Repeat the lines from the one containing "yellow traffic cone: 8 -> 11" through the last line of the data, exactly, pictures omitted.

Saved data entries

============================================================

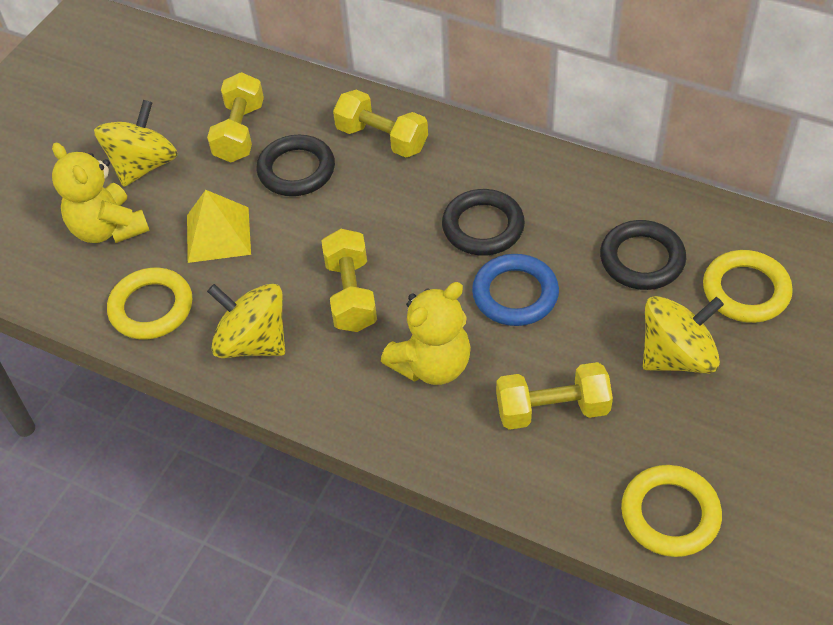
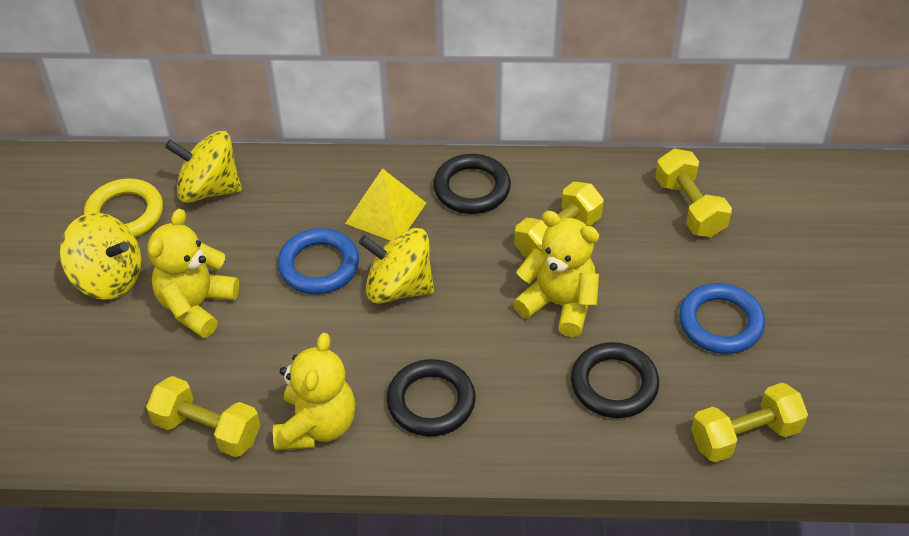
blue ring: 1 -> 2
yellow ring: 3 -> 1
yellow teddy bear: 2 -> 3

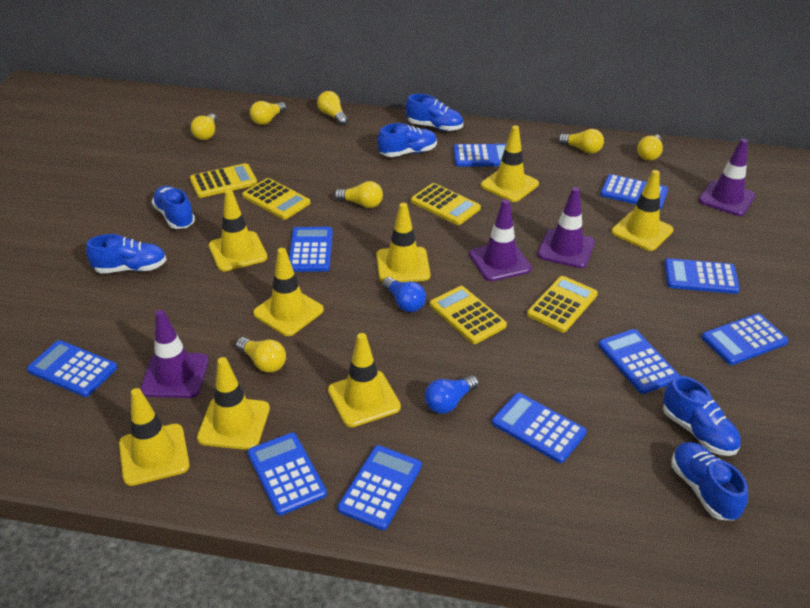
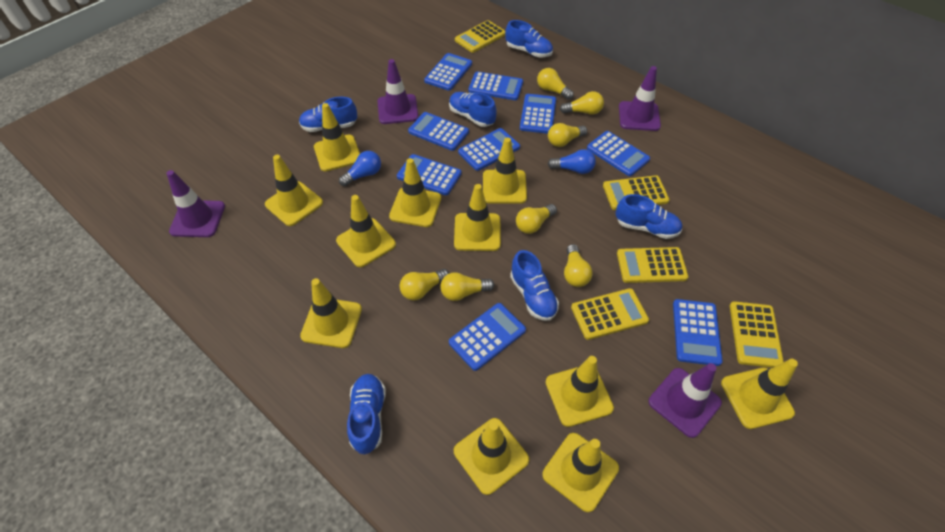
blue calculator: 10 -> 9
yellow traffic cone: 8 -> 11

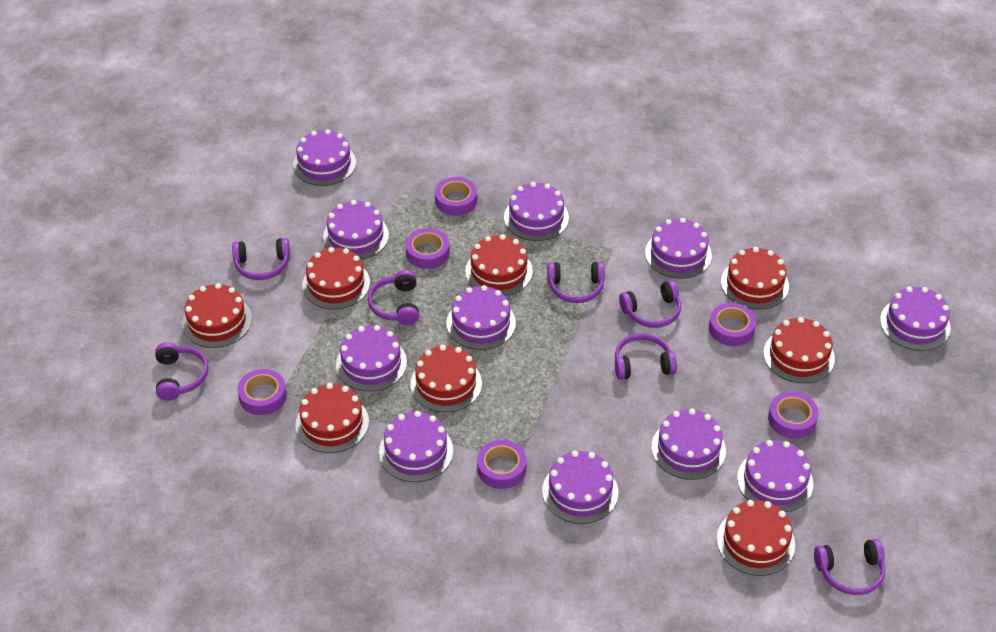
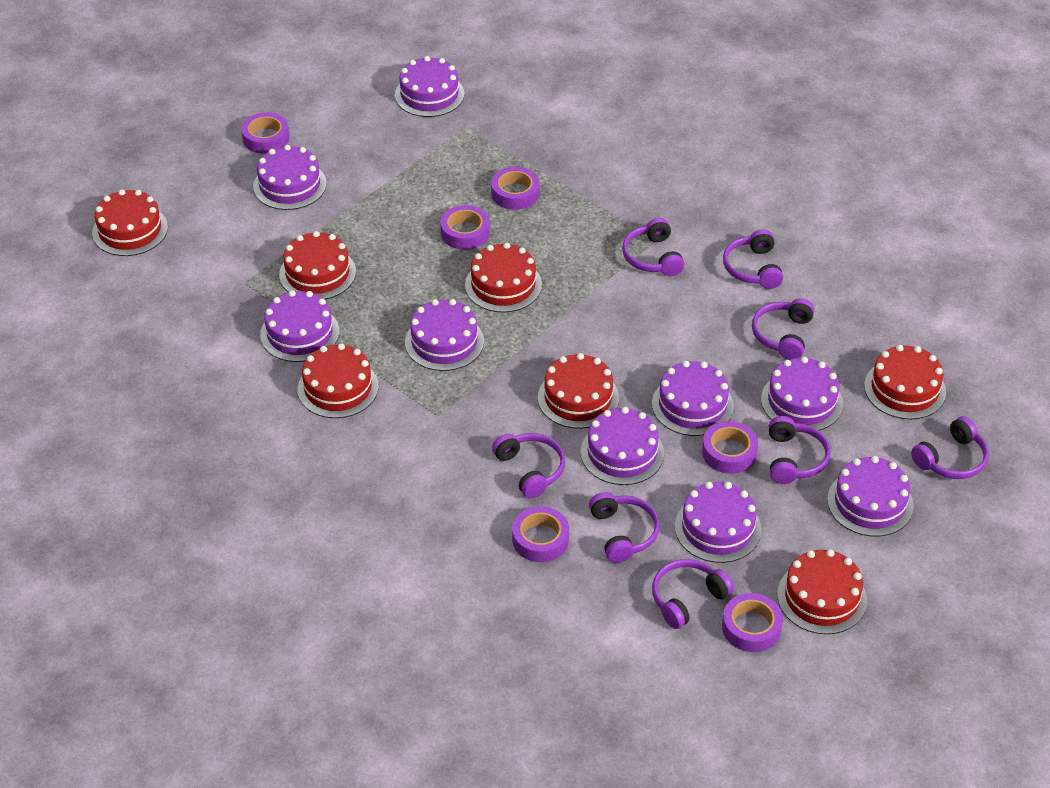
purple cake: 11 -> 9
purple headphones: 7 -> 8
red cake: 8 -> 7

============================================================

**ANSWER BOX:**
yellow traffic cone: 8 -> 11

purple cake: 11 -> 9
purple headphones: 7 -> 8
red cake: 8 -> 7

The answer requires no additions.